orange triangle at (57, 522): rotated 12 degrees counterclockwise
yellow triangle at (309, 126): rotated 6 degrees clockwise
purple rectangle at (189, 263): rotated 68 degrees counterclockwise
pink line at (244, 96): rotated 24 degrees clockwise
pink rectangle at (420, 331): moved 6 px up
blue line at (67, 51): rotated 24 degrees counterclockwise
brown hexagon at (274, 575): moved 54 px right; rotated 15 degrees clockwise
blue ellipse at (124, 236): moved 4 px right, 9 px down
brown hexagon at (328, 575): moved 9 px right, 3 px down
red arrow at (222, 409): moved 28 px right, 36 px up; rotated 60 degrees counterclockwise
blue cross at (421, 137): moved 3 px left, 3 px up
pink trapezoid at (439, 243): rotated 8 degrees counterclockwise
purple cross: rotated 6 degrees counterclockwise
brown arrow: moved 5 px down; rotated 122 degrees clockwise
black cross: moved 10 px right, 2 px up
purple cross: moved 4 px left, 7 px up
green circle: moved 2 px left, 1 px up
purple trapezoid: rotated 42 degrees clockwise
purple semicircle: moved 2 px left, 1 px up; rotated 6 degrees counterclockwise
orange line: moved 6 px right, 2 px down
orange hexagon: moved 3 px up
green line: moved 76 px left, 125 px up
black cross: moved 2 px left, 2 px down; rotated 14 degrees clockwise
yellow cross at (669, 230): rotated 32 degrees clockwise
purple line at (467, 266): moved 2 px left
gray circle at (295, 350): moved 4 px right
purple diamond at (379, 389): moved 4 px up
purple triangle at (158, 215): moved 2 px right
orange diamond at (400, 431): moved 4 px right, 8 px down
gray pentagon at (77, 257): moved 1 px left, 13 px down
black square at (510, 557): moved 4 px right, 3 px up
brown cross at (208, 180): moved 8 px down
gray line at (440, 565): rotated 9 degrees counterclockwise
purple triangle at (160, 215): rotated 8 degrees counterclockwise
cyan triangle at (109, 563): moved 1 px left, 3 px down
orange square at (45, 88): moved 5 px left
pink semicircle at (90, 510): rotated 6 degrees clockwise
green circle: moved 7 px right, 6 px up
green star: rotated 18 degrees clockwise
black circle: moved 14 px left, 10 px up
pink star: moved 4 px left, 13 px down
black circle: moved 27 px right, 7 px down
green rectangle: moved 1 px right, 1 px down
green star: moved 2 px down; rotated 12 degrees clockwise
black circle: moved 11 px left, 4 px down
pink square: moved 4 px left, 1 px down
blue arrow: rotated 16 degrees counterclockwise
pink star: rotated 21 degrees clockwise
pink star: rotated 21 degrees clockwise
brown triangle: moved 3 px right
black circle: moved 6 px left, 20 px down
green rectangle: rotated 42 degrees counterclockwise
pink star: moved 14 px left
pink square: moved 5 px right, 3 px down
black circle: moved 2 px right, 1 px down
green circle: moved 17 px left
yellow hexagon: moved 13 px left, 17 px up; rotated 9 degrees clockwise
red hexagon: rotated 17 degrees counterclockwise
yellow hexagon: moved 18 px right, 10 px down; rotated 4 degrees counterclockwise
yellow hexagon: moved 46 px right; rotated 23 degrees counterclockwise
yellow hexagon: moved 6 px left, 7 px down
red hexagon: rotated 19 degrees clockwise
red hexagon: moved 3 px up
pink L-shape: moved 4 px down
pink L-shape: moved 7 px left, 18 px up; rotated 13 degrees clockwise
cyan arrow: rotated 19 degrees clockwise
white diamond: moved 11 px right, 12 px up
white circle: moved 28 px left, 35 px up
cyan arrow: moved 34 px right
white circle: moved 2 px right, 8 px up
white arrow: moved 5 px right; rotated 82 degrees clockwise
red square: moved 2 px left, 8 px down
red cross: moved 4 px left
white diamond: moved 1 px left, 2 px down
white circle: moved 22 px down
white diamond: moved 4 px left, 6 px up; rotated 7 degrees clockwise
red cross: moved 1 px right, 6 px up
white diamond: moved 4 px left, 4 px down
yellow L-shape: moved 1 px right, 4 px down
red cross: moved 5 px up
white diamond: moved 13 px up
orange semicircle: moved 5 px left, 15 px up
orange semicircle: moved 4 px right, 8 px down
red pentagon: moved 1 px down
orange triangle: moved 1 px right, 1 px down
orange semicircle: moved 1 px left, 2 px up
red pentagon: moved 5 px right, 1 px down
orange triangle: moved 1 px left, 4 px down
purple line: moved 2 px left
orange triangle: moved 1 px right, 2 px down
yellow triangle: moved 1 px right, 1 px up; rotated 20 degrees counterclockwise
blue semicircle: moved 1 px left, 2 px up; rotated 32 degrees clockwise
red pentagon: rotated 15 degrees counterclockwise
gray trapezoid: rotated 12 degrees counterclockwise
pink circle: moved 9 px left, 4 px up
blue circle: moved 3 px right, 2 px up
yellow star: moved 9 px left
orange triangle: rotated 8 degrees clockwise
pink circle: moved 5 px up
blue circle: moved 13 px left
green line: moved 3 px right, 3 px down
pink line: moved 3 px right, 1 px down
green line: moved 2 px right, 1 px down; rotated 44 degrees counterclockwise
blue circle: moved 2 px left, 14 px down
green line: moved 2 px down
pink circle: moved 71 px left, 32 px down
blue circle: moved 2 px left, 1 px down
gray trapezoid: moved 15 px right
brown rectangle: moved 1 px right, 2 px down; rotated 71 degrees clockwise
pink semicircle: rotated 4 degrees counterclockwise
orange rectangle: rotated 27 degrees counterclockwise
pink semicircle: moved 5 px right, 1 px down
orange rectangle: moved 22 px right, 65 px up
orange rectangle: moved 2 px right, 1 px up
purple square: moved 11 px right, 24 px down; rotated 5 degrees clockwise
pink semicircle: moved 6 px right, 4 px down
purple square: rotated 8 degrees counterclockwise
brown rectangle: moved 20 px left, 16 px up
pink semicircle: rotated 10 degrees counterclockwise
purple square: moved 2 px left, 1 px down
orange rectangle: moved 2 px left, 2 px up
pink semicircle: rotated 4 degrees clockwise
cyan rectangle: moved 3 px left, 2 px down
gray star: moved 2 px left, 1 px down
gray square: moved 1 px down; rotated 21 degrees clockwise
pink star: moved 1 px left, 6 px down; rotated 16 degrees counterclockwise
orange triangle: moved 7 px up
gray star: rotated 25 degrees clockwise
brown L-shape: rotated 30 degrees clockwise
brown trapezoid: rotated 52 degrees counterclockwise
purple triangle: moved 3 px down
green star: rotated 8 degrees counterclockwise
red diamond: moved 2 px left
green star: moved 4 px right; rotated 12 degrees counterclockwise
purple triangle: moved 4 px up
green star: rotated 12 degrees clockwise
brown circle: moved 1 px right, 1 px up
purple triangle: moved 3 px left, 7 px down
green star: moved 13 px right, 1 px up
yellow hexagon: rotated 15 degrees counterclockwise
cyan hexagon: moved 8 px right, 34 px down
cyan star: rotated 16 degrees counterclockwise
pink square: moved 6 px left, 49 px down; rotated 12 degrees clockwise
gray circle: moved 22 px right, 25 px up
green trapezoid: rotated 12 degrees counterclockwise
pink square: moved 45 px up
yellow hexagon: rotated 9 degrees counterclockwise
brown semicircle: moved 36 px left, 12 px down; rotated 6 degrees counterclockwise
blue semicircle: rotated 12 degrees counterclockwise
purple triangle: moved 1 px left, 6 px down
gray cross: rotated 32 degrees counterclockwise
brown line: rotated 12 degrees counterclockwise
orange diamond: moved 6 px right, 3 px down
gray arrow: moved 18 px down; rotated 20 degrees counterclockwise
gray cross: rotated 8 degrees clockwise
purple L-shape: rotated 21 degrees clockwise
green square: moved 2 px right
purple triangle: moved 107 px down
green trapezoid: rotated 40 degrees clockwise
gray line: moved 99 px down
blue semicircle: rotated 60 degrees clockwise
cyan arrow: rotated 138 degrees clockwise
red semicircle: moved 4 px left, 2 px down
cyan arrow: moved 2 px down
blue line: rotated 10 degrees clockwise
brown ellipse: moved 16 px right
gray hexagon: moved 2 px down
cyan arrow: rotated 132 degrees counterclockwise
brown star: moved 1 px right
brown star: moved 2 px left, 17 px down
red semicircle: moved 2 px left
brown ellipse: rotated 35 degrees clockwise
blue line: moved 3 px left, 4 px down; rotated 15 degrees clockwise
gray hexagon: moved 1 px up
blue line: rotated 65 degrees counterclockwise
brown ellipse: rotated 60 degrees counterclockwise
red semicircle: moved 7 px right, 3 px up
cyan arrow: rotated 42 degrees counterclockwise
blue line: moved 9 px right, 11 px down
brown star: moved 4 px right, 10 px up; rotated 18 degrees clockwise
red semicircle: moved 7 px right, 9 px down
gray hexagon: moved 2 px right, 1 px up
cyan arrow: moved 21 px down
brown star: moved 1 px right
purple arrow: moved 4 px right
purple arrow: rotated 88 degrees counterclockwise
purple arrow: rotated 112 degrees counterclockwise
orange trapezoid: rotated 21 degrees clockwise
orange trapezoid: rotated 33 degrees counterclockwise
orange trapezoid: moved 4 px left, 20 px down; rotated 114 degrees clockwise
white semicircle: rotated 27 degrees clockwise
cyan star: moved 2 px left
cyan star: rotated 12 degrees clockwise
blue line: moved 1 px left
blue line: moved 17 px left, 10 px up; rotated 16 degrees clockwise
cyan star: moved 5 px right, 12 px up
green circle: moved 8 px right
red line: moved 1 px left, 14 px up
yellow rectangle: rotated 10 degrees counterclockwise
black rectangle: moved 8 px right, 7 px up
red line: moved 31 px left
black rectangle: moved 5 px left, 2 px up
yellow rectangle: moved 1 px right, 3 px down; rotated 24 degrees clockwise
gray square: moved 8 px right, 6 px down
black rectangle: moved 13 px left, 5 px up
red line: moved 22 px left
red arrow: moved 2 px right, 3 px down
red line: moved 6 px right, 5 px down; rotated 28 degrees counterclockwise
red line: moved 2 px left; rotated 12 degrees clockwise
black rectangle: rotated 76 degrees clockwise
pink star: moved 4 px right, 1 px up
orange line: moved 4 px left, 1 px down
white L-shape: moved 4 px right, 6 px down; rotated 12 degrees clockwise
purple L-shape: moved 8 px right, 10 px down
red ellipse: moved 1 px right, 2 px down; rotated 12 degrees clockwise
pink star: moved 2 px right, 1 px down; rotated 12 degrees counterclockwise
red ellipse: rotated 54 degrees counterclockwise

— Stated task —
Please convert the material into a Markdown table with the columns Number and Text, starting at its first line and stopping after the line that contains "brown hexagon at (328, 575): moved". Leave out any blank lines.

— Reply —
| Number | Text |
|---|---|
| 1 | orange triangle at (57, 522): rotated 12 degrees counterclockwise |
| 2 | yellow triangle at (309, 126): rotated 6 degrees clockwise |
| 3 | purple rectangle at (189, 263): rotated 68 degrees counterclockwise |
| 4 | pink line at (244, 96): rotated 24 degrees clockwise |
| 5 | pink rectangle at (420, 331): moved 6 px up |
| 6 | blue line at (67, 51): rotated 24 degrees counterclockwise |
| 7 | brown hexagon at (274, 575): moved 54 px right; rotated 15 degrees clockwise |
| 8 | blue ellipse at (124, 236): moved 4 px right, 9 px down |
| 9 | brown hexagon at (328, 575): moved 9 px right, 3 px down |